→ **Working data**:
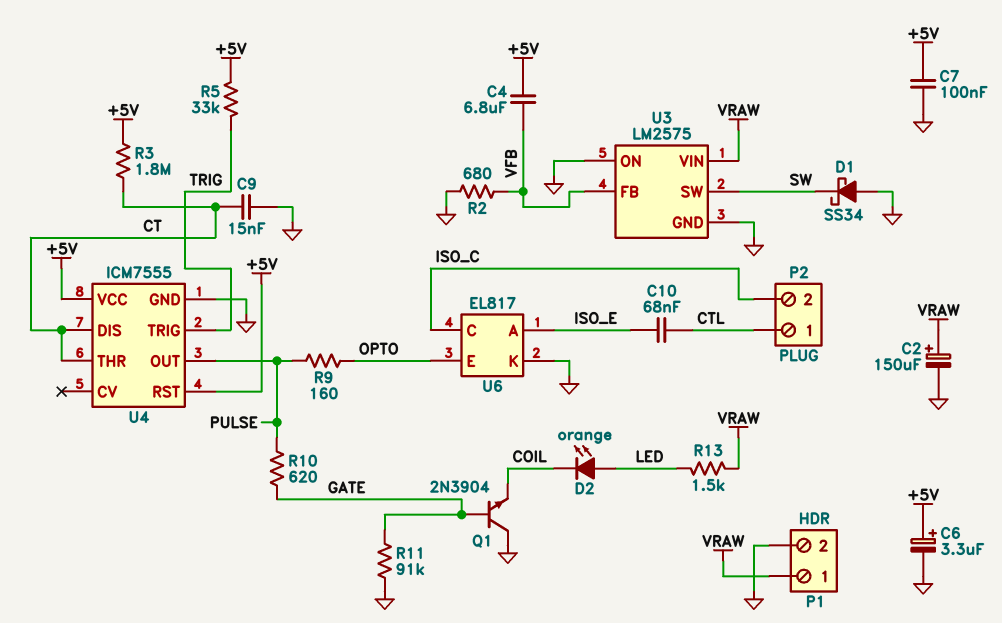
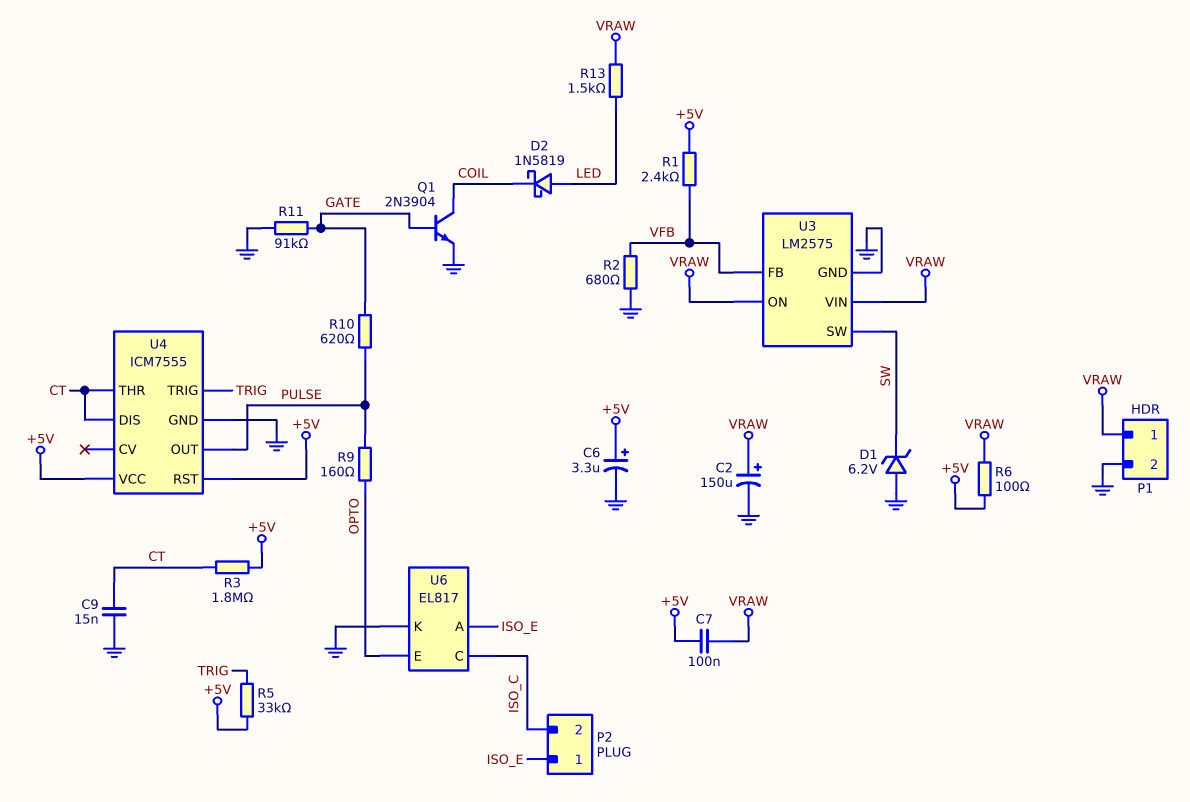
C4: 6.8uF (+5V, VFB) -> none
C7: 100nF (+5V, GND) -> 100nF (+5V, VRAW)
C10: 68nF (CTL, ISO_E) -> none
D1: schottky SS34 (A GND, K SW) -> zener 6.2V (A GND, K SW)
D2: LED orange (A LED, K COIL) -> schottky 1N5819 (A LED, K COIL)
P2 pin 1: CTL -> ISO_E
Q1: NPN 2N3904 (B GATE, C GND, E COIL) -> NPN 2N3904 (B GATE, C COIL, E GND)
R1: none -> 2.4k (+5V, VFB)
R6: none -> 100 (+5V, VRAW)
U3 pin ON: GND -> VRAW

→ **Exercise**: Print again the material above, limited to the lines from the one holding "Q1: NPN 2N3904" through the last, inclusive.

→ **Your solution**:
Q1: NPN 2N3904 (B GATE, C GND, E COIL) -> NPN 2N3904 (B GATE, C COIL, E GND)
R1: none -> 2.4k (+5V, VFB)
R6: none -> 100 (+5V, VRAW)
U3 pin ON: GND -> VRAW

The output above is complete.